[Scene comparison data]
*** Block opens ***

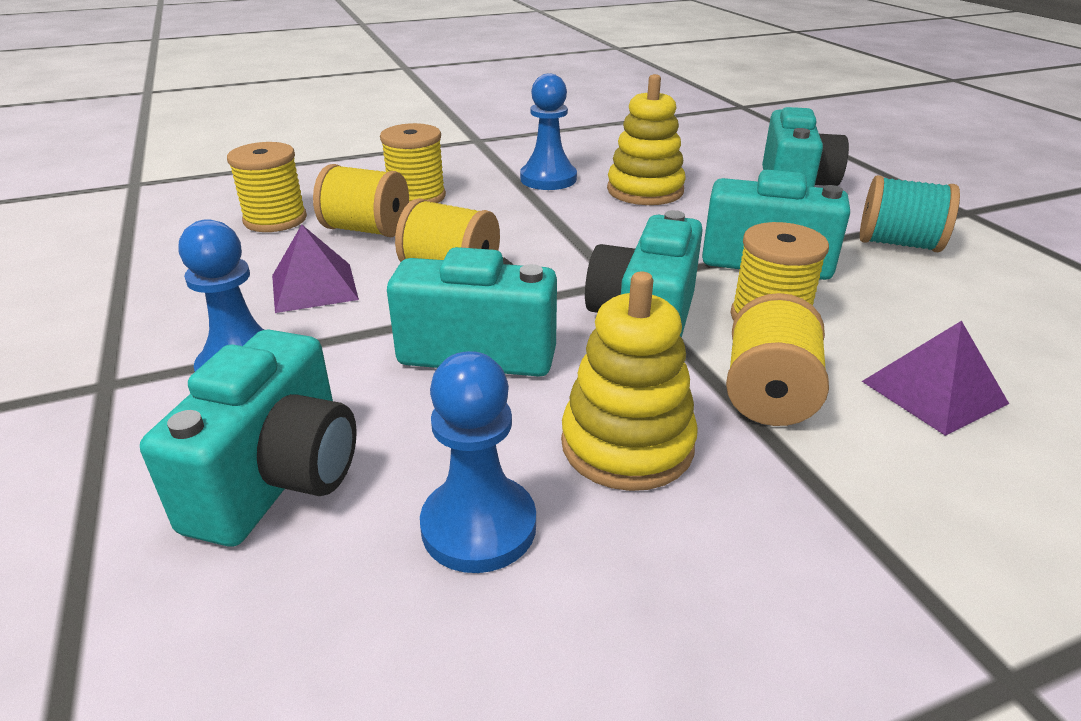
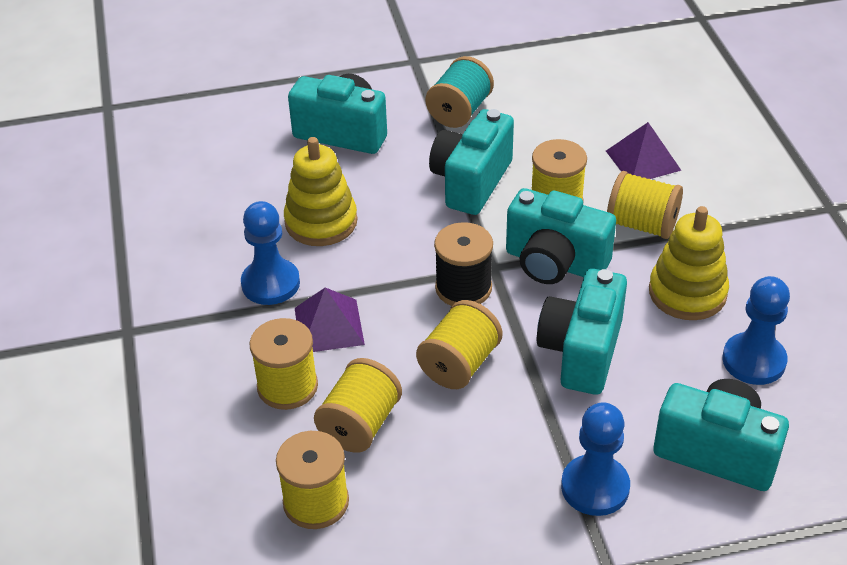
camera: 80 degrees left, 10 degrees up
(314, 287) = (472, 456): purple pyramid -> purple pyramid (329, 326)
(574, 266) = (463, 288): none -> black spool

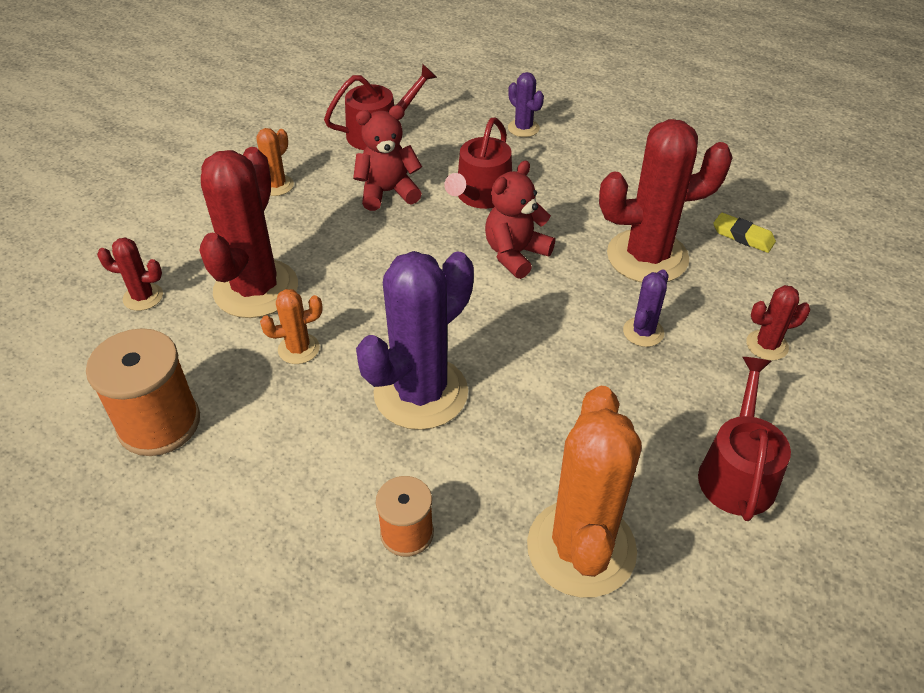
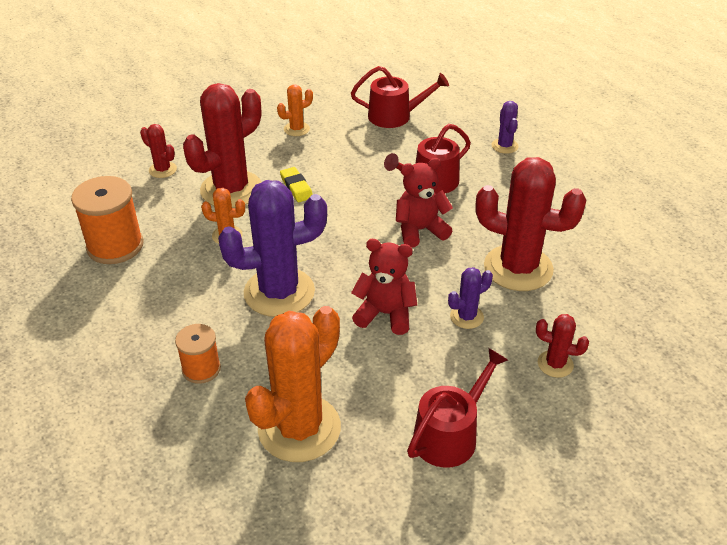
camera: 30 degrees right, 5 degrees down
(388, 192) = (366, 158): red teddy bear -> red teddy bear (385, 314)
(743, 236) = (611, 282): yellow eraser -> yellow eraser (296, 187)

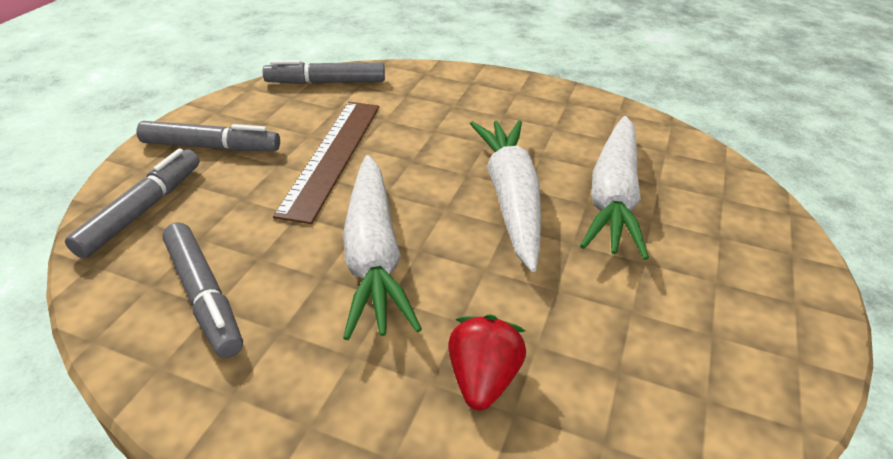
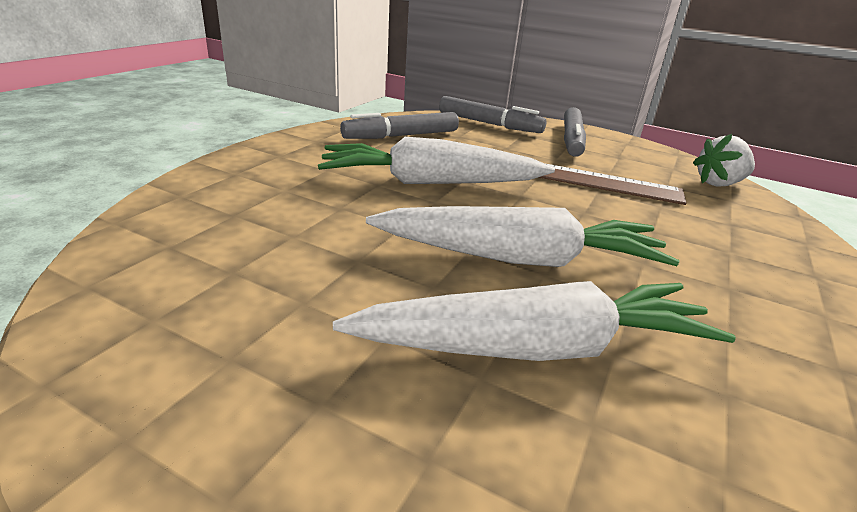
camera: 95 degrees right, 10 degrees down
(326, 82) = (719, 184): grey marker -> white strawberry
(483, 379) = (273, 207): red strawberry -> none
(613, 197) = (536, 347): white carrot -> white carrot turned 150 degrees clockwise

*** Block closes ***

Pull every line with "down" from the records.

camera: 30 degrees right, 5 degrees down
camera: 95 degrees right, 10 degrees down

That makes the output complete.